+++ Dataset extract

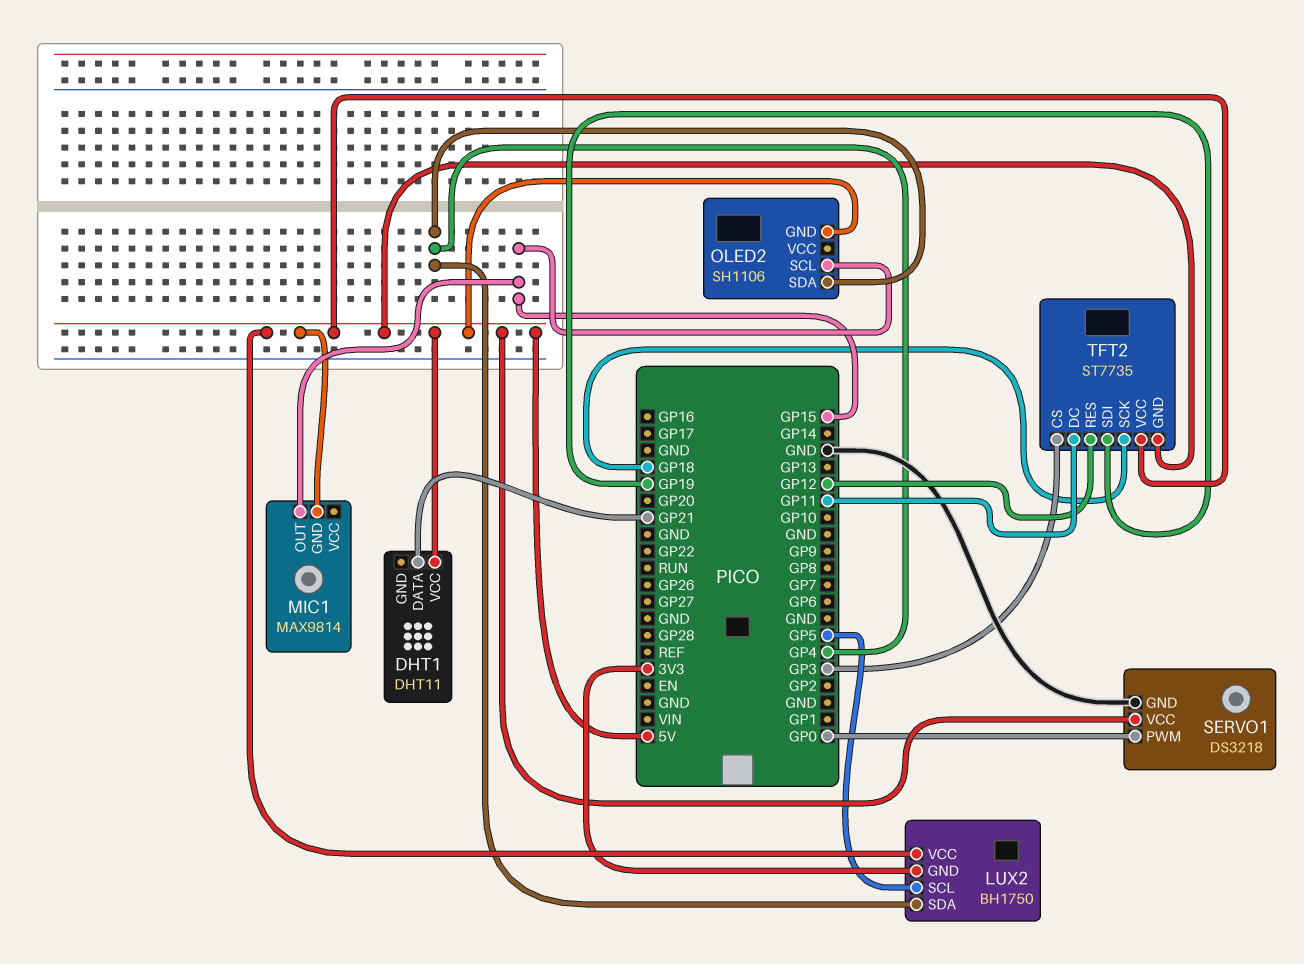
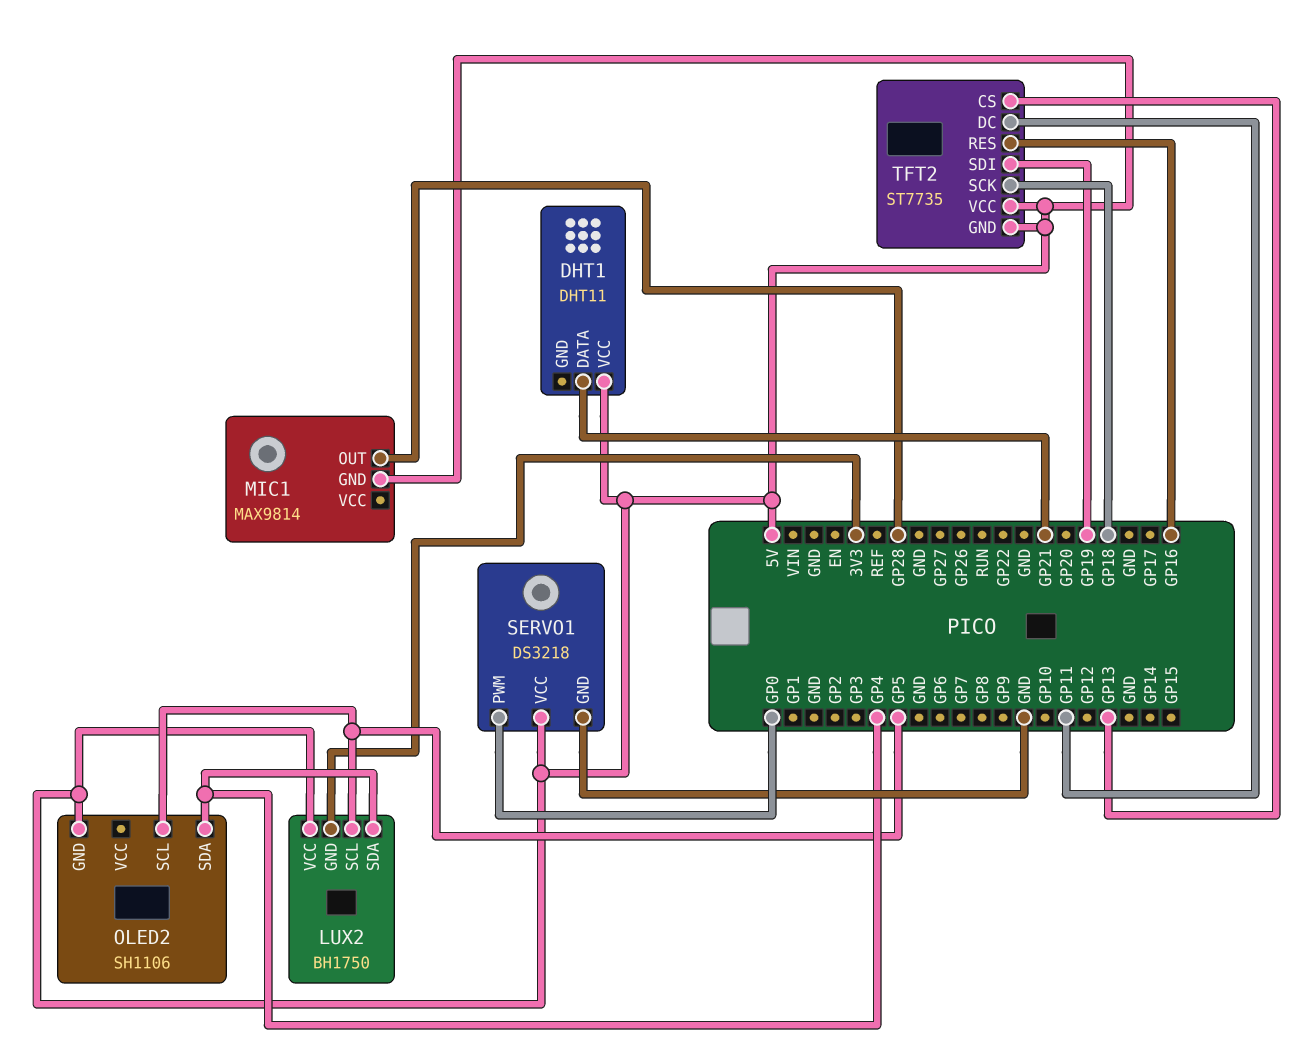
MIC1 pin OUT: GP15 -> GP28
OLED2 pin SCL: GP15 -> GP5
TFT2 pin CS: GP3 -> GP13
TFT2 pin RES: GP12 -> GP16

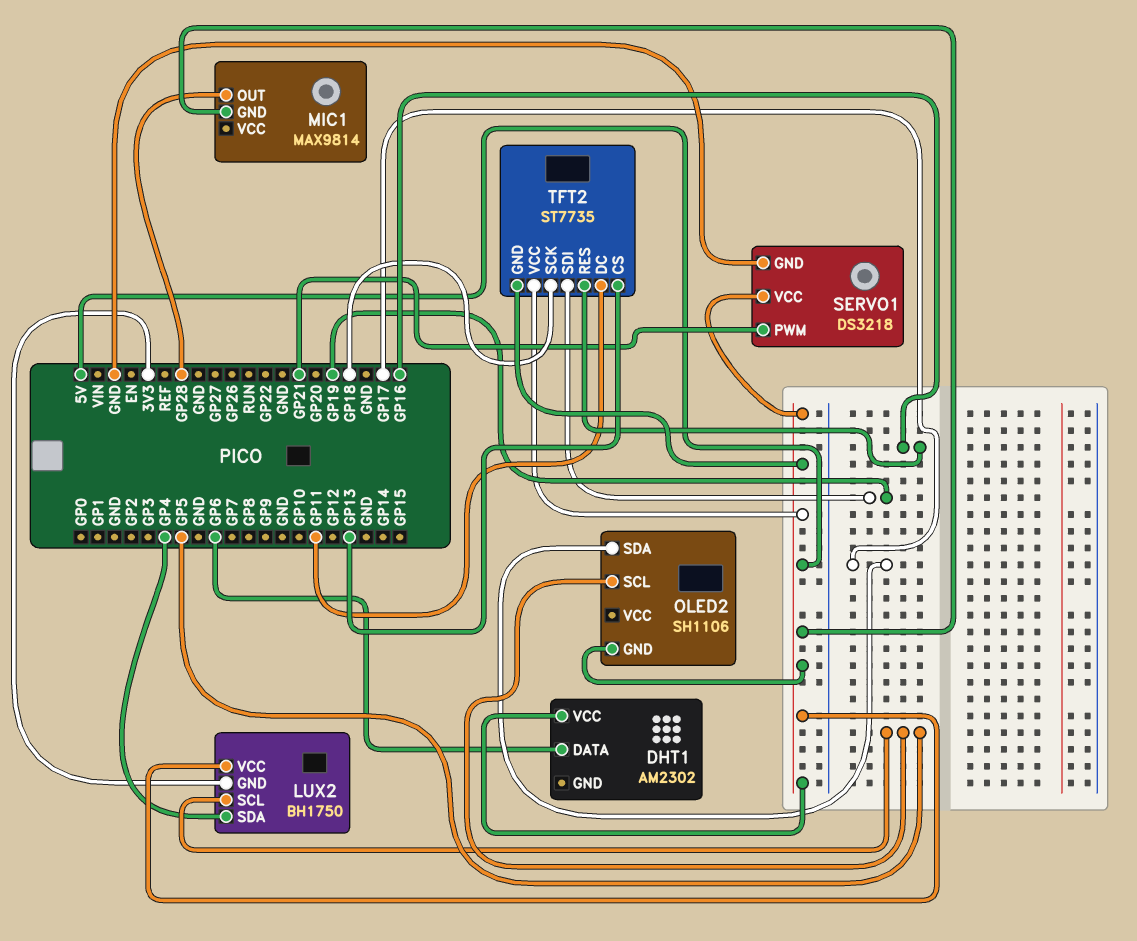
DHT1: DHT11 -> AM2302
DHT1 pin DATA: GP21 -> GP6
OLED2 pin SDA: GP4 -> GP17
SERVO1 pin PWM: GP0 -> GP21

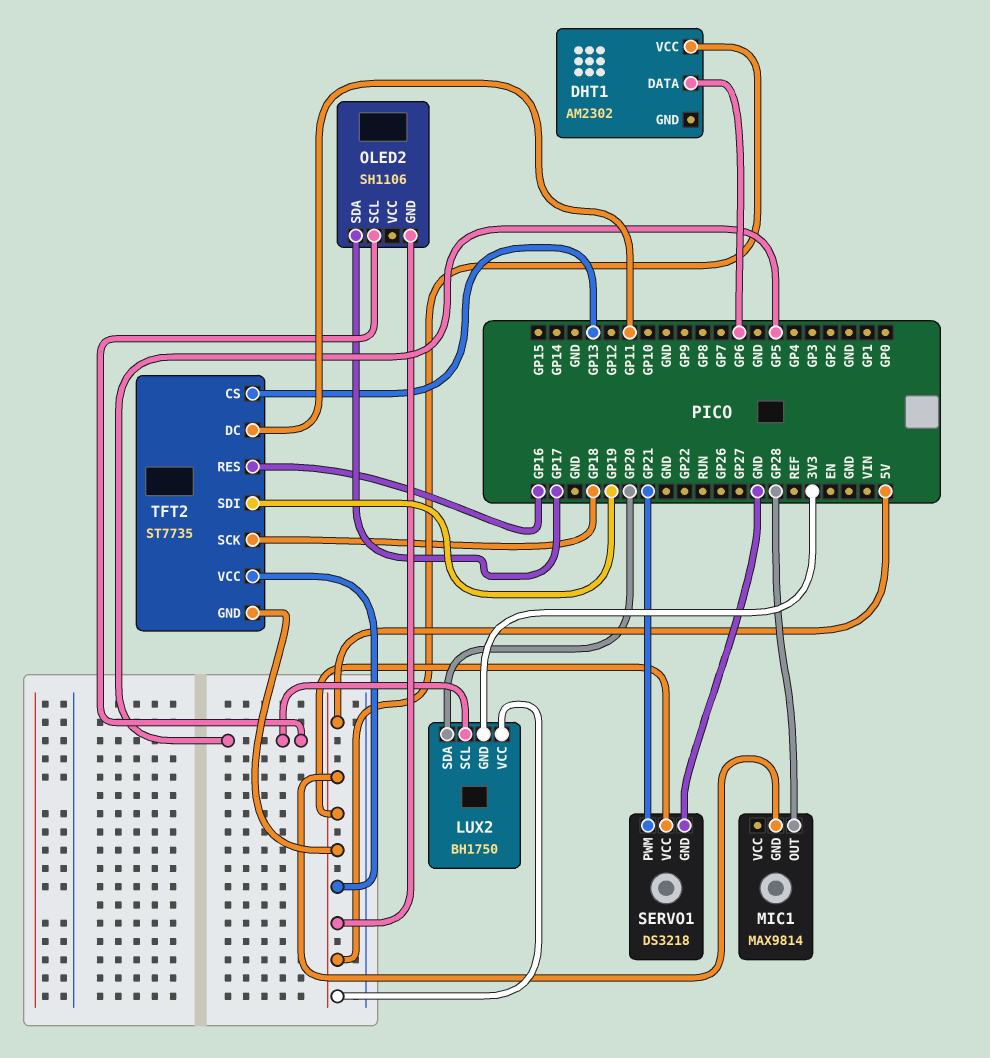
LUX2 pin SDA: GP4 -> GP20

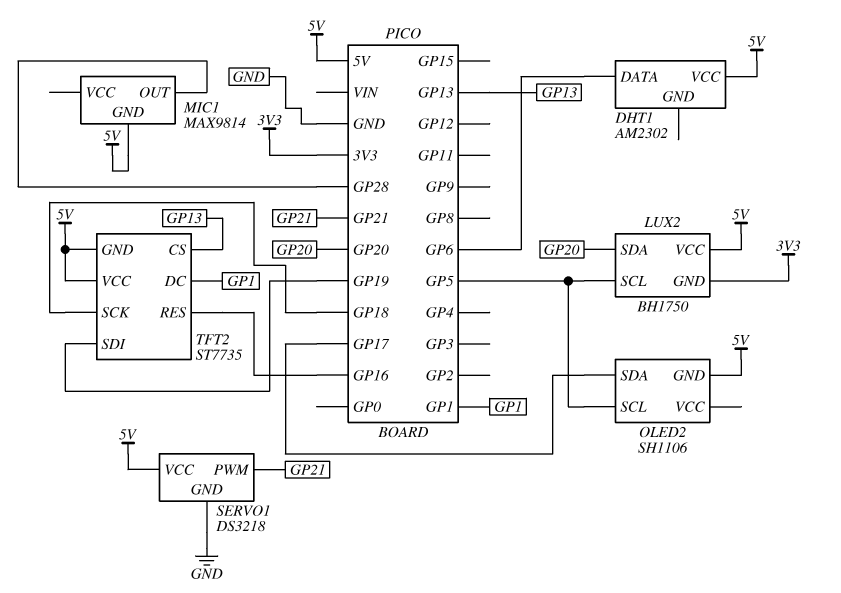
TFT2 pin DC: GP11 -> GP1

++++++

**About this task:** When you reach an image, pass over it, and retype all other material exactly.

**The completed task:**
MIC1 pin OUT: GP15 -> GP28
OLED2 pin SCL: GP15 -> GP5
TFT2 pin CS: GP3 -> GP13
TFT2 pin RES: GP12 -> GP16

DHT1: DHT11 -> AM2302
DHT1 pin DATA: GP21 -> GP6
OLED2 pin SDA: GP4 -> GP17
SERVO1 pin PWM: GP0 -> GP21

LUX2 pin SDA: GP4 -> GP20

TFT2 pin DC: GP11 -> GP1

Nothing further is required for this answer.